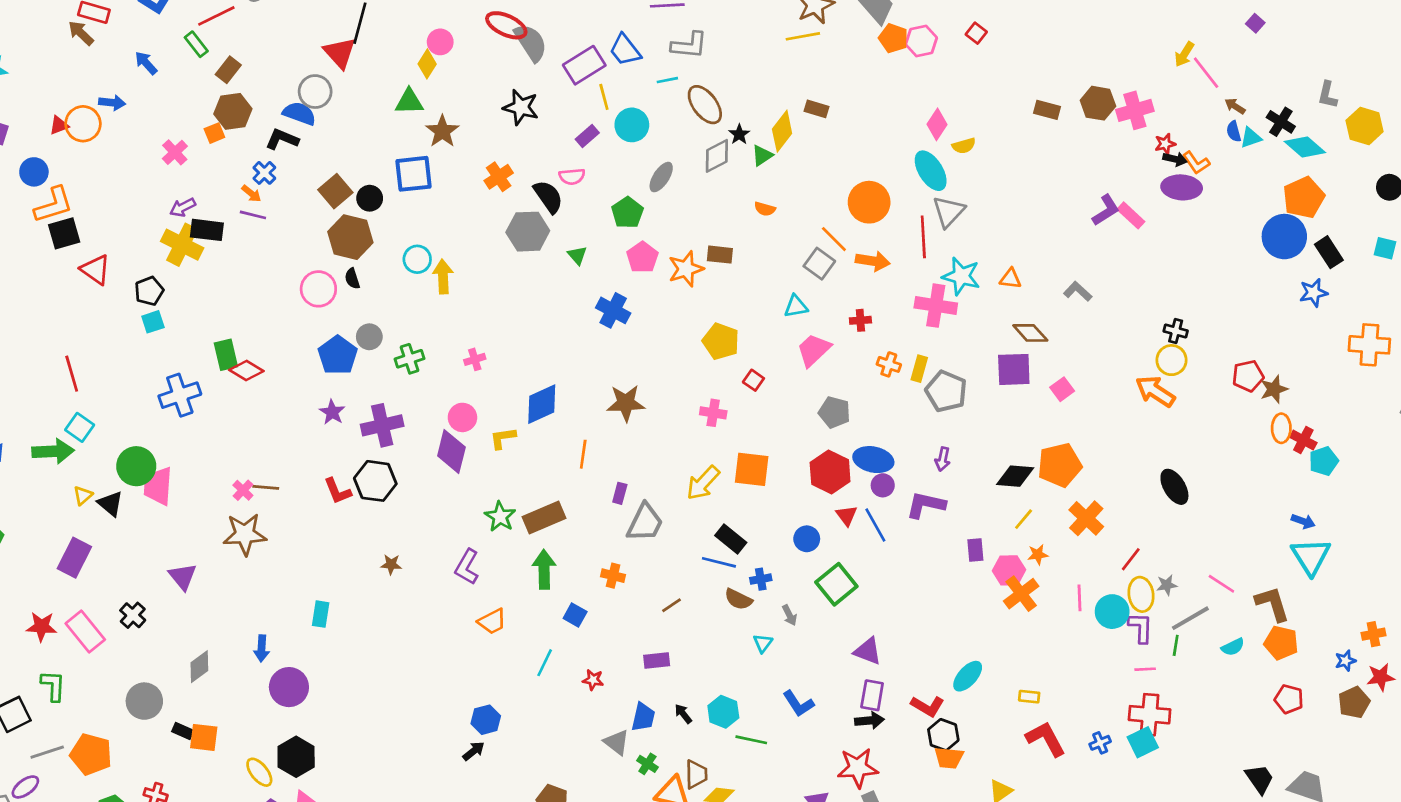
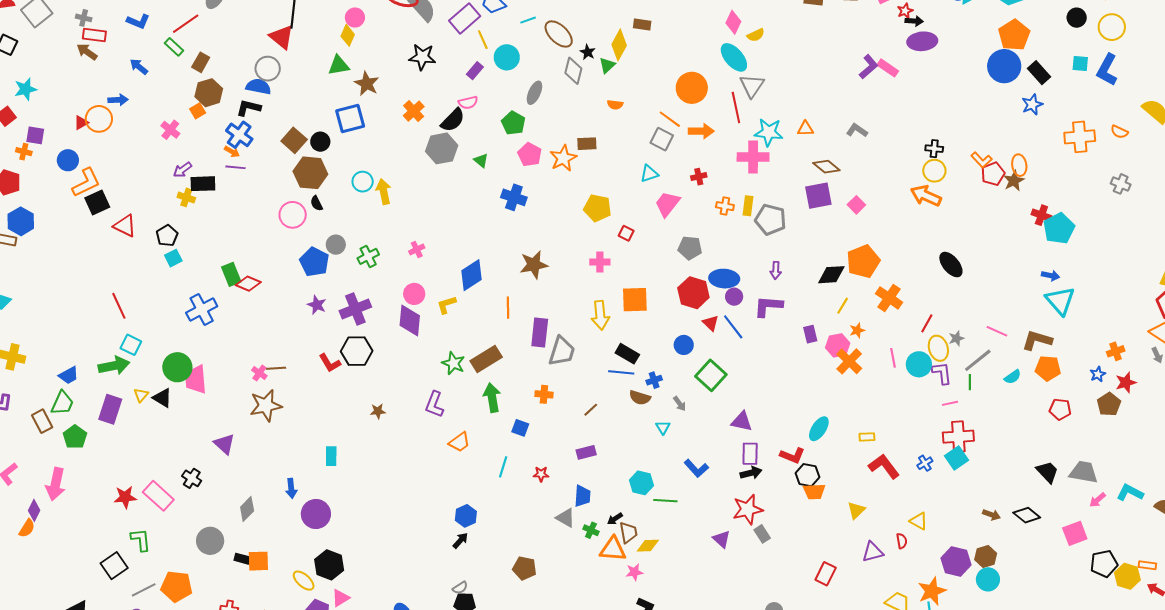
gray diamond: (717, 156) -> (573, 71), turned -40
orange L-shape: (1196, 163) -> (982, 160), moved
blue cross: (264, 173) -> (239, 135), size x1.5
black semicircle: (548, 197) -> (453, 120), turned 88
yellow cross: (182, 245) -> (186, 197), size x0.6
orange ellipse: (1281, 428) -> (1019, 165), moved
cyan pentagon: (1324, 461) -> (1059, 228), size x1.4
yellow arrow: (703, 483) -> (600, 315), turned -40
purple rectangle: (620, 493) -> (540, 332), size x1.8
purple rectangle: (74, 558) -> (110, 409), moved
brown L-shape: (1272, 604) -> (1037, 340), turned -48
black arrow: (683, 714) -> (615, 519), moved, turned -77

_ _ _ _

EXERCISE GOAL:
Among the entries, copy every line containing the word "size".

SOLVED PROBLEM:
blue cross: (264, 173) -> (239, 135), size x1.5
yellow cross: (182, 245) -> (186, 197), size x0.6
cyan pentagon: (1324, 461) -> (1059, 228), size x1.4
purple rectangle: (620, 493) -> (540, 332), size x1.8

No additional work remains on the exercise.